**Problem to work on:** Tally the lines in these records that hold the string "counterclockwise", and reply with the number alone.

Data for analysis START

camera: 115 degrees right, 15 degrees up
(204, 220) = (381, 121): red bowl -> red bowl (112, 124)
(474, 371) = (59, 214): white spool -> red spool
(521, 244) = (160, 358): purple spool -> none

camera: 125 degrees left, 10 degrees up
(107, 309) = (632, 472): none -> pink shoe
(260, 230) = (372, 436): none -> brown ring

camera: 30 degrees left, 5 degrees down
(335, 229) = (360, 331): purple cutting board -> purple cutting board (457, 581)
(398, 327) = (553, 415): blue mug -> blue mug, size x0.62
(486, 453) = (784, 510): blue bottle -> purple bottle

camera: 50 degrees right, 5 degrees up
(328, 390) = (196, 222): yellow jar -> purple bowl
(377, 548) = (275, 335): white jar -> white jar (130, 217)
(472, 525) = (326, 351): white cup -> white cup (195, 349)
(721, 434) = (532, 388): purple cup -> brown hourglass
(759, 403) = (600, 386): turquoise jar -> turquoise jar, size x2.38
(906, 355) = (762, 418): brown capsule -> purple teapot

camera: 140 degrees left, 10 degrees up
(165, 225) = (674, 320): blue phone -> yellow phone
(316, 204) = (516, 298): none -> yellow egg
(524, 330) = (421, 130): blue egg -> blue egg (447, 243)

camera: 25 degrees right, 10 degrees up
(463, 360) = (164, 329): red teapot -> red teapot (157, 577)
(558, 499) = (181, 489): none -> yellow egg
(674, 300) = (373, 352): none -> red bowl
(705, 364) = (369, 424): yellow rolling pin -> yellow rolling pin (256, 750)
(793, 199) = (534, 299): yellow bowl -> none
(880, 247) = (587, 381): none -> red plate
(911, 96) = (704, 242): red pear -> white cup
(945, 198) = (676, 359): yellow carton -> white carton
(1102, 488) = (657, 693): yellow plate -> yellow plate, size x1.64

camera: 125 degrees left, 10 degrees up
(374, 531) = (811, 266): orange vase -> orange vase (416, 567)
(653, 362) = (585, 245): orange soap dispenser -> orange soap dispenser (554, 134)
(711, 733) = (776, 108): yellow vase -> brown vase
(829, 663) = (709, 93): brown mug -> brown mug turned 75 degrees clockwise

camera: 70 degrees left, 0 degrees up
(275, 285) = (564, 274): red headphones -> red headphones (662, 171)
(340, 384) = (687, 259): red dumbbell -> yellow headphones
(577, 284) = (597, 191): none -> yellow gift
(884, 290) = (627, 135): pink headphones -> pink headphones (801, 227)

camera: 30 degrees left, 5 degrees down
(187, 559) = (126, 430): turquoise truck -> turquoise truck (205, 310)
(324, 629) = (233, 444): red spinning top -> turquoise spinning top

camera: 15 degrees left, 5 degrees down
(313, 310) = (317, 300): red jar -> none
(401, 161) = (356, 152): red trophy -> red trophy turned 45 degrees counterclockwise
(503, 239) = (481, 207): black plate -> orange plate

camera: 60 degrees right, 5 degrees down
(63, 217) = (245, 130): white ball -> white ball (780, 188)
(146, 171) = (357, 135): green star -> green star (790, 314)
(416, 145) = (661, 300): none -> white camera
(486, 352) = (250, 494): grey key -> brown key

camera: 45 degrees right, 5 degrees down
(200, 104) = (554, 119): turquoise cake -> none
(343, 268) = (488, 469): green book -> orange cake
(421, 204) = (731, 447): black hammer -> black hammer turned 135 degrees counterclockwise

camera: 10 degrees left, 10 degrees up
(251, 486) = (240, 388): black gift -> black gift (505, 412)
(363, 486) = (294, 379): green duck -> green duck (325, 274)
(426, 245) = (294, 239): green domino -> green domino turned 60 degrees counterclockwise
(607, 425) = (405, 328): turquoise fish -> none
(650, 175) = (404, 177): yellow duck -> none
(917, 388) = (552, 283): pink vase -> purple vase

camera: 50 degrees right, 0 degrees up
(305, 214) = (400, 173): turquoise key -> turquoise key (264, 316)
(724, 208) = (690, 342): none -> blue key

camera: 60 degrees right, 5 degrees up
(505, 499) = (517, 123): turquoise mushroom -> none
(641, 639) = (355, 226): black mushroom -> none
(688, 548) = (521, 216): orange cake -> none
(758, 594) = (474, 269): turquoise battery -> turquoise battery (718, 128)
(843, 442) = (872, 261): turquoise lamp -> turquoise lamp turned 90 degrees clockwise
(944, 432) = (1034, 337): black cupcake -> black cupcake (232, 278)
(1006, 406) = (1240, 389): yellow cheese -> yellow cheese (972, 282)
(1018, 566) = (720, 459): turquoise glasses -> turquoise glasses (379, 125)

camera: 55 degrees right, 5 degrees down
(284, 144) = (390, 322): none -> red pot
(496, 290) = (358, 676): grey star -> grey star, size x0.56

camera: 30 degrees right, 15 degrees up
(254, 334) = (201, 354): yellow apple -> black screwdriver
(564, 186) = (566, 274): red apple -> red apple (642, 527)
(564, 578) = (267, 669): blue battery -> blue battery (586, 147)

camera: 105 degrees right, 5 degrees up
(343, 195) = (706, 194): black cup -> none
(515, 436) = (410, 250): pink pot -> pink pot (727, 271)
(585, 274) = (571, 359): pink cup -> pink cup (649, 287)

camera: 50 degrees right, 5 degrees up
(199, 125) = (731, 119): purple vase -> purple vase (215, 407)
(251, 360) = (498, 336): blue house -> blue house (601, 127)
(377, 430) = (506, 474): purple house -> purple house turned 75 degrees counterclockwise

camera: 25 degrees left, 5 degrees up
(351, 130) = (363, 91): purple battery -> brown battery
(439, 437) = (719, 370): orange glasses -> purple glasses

Data for analysis END

**Result:** 4